'''

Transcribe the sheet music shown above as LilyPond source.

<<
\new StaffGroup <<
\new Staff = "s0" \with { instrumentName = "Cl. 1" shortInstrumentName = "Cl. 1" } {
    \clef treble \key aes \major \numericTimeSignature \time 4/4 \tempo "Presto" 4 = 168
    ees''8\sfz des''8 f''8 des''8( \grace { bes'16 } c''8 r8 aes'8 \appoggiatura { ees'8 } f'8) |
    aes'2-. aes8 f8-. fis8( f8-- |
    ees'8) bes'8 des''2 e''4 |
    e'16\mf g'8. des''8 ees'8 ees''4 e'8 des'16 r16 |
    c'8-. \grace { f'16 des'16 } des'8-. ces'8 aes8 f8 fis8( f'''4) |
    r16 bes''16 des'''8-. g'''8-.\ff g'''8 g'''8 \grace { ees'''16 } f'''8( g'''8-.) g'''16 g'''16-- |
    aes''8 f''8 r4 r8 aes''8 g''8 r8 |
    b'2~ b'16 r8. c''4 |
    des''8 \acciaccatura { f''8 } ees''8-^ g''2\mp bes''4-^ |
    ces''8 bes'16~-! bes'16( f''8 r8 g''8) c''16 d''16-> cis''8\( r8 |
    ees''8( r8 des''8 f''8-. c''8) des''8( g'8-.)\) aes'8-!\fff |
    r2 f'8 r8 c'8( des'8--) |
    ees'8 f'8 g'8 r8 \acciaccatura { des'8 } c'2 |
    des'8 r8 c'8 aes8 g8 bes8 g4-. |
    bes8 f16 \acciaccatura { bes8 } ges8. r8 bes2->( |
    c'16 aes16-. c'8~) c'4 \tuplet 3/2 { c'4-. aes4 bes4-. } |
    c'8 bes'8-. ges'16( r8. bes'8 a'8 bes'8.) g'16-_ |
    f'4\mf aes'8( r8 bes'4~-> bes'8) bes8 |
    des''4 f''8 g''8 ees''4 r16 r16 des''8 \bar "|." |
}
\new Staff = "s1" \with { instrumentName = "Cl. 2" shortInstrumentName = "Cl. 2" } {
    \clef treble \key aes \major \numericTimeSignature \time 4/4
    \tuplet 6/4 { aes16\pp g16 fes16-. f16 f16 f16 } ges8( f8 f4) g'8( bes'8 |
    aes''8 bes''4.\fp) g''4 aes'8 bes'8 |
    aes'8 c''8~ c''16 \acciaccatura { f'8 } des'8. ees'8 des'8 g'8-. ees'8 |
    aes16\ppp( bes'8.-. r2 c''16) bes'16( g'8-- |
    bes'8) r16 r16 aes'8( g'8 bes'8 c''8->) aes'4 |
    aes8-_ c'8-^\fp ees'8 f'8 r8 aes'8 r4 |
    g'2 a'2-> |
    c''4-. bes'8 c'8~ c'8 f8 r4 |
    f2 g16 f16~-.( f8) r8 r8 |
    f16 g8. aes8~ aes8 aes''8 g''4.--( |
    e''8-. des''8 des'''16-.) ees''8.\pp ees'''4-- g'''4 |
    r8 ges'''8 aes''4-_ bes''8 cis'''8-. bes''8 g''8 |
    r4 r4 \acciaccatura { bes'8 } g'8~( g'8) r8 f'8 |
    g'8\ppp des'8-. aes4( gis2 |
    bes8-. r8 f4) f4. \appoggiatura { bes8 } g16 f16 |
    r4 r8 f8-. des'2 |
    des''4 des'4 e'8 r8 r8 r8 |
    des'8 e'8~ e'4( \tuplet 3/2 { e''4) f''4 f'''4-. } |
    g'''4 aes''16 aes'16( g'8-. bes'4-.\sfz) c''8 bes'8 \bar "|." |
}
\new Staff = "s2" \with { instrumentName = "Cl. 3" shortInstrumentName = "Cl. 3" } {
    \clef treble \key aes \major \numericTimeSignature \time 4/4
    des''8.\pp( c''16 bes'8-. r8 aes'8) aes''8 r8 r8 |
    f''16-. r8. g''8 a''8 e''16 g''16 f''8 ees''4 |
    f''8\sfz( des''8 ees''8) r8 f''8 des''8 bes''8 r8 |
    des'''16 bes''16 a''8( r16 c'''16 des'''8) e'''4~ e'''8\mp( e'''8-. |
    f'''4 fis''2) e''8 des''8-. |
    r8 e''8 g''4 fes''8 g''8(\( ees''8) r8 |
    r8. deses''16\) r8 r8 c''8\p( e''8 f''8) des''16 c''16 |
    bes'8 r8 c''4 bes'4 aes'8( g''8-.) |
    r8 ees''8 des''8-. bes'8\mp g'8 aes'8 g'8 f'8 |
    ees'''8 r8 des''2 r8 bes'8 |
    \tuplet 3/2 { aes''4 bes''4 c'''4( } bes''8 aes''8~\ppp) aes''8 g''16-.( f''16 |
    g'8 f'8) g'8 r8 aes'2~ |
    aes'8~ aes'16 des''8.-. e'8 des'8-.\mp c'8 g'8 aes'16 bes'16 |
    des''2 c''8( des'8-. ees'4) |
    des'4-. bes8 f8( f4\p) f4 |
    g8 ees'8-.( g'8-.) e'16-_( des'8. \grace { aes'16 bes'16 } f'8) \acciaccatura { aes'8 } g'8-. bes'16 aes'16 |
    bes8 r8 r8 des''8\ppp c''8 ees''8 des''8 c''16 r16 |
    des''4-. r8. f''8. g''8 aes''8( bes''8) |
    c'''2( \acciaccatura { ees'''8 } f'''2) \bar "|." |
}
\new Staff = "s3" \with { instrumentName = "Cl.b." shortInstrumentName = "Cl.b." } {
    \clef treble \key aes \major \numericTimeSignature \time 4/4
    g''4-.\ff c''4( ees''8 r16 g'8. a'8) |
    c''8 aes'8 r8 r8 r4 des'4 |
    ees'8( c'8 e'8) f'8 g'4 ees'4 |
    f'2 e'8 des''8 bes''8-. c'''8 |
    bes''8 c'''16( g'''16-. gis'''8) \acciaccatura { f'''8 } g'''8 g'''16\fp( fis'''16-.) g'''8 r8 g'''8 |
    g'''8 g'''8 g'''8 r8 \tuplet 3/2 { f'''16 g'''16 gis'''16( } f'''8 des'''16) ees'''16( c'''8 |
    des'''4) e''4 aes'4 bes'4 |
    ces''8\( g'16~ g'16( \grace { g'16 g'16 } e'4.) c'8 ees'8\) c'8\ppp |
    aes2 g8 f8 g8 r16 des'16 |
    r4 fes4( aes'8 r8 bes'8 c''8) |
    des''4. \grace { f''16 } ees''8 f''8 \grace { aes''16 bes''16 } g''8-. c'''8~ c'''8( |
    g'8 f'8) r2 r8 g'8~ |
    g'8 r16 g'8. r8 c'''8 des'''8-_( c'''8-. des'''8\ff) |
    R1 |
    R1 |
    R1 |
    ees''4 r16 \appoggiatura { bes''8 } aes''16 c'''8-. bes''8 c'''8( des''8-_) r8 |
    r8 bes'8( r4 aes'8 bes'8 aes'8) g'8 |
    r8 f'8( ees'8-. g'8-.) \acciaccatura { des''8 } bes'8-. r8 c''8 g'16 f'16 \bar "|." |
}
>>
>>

'''

TASK INSTRUCTIONS:
List every line in the entries above that contains the string "appoggiatura".

WRITTEN SOLUTION:
    ees''8\sfz des''8 f''8 des''8( \grace { bes'16 } c''8 r8 aes'8 \appoggiatura { ees'8 } f'8) |
    bes8-. r8 f4) f4. \appoggiatura { bes8 } g16 f16 |
    ees''4 r16 \appoggiatura { bes''8 } aes''16 c'''8-. bes''8 c'''8( des''8-_) r8 |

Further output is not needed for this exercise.